#### Records provided
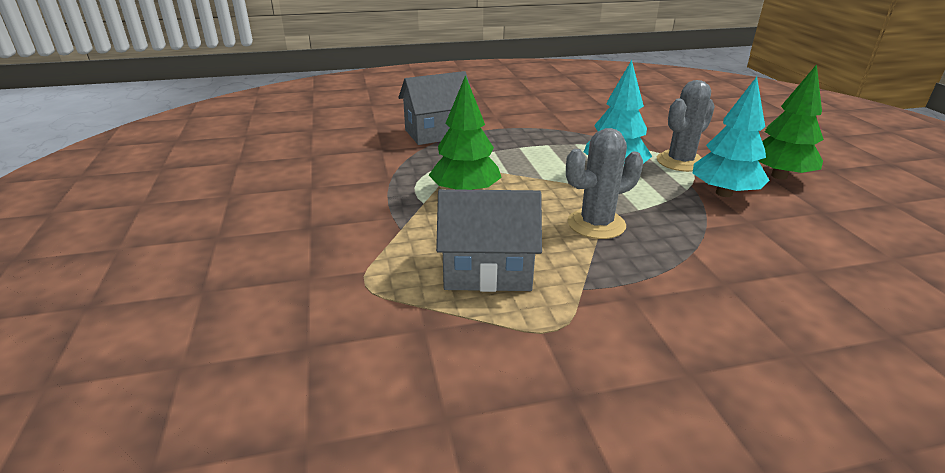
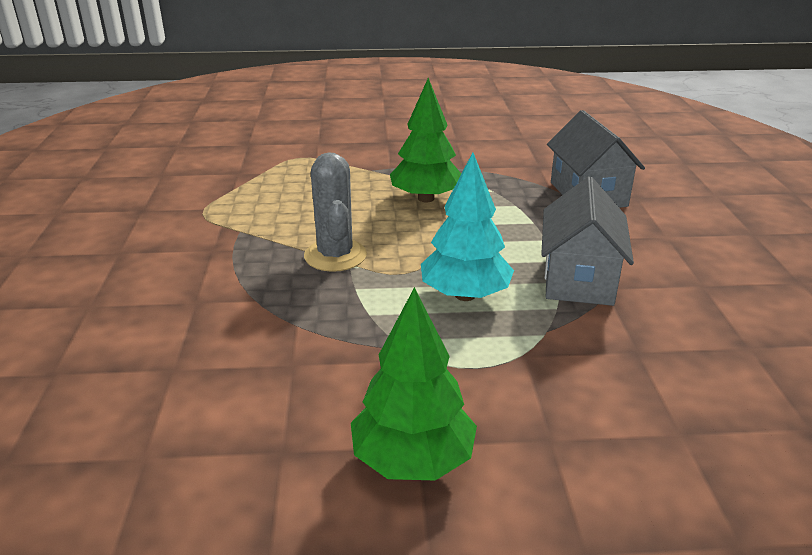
camera: 100 degrees right, 0 degrees up
(487, 271) = (288, 197): grey house -> grey house (579, 279)
(680, 162) = (485, 362): grey cactus -> none
(724, 193) = (371, 369): turquoise tree -> none

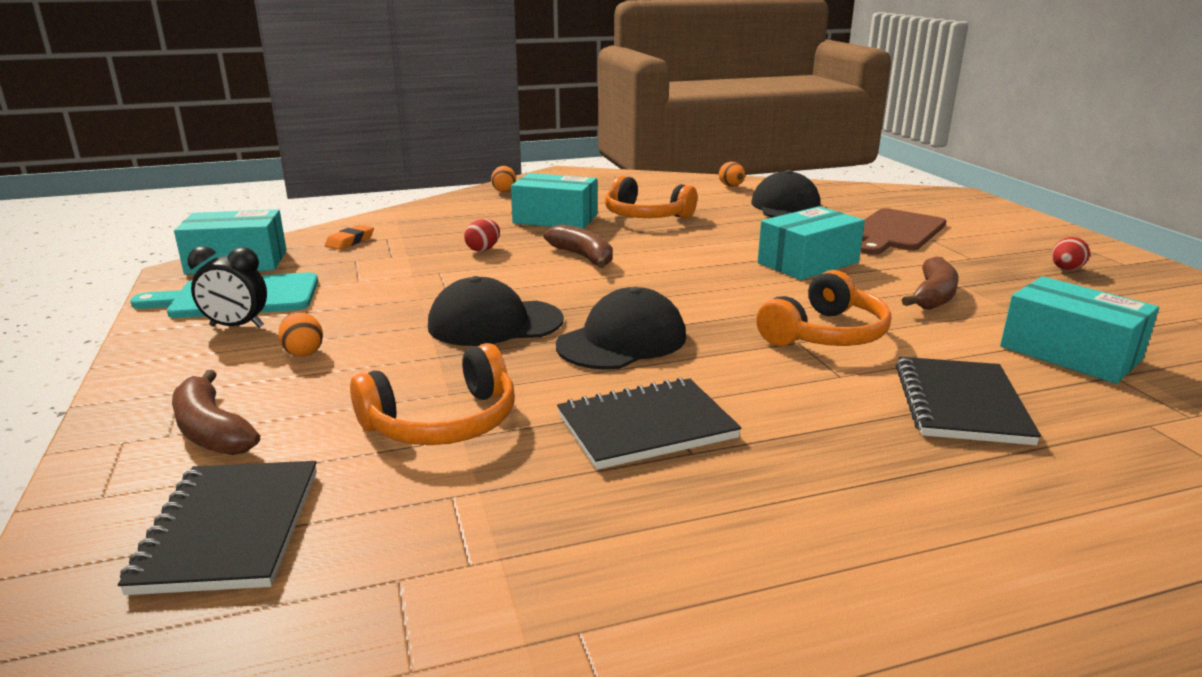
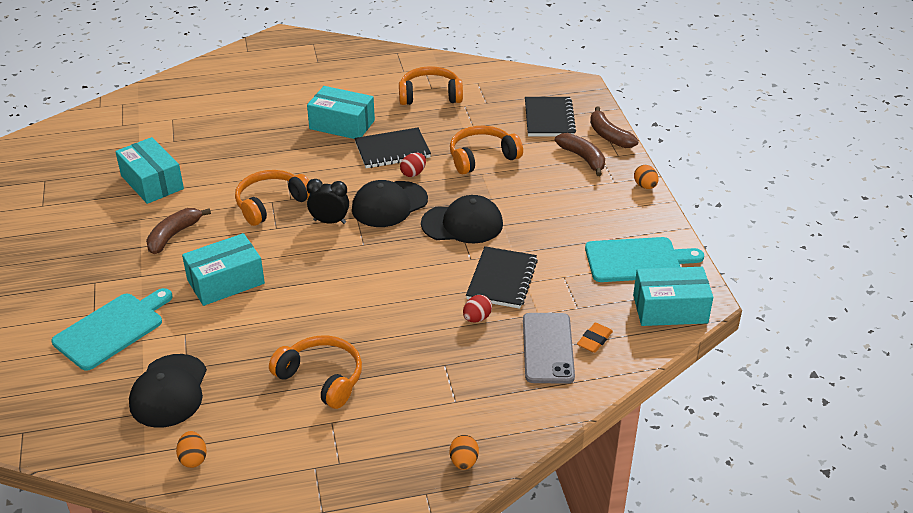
camera: 175 degrees left, 15 degrees up
(236, 326) = (618, 229): black clock -> black clock (329, 221)
(303, 352) = (567, 205): orange egg -> orange egg (645, 186)
(406, 236) = (548, 348): none -> grey phone
(555, 219) = (411, 376): turquoise box -> turquoise box (342, 125)
(579, 595) = (430, 95): none -> orange headphones
(583, 257) = (396, 301): brown banana -> brown banana (609, 136)
(895, 232) = (112, 329): brown cutting board -> turquoise cutting board
(960, 404) = (244, 155): black notebook -> black notebook (502, 279)
(1066, 269) = (45, 261): red egg -> red egg (413, 173)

#### Directions for this task
Please retype, exactly as written, every line from the line containing "(583, 257) = (396, 301): brown" through the last line of the records above, including both of those lines, and nothing else.

#### Answer section
(583, 257) = (396, 301): brown banana -> brown banana (609, 136)
(895, 232) = (112, 329): brown cutting board -> turquoise cutting board
(960, 404) = (244, 155): black notebook -> black notebook (502, 279)
(1066, 269) = (45, 261): red egg -> red egg (413, 173)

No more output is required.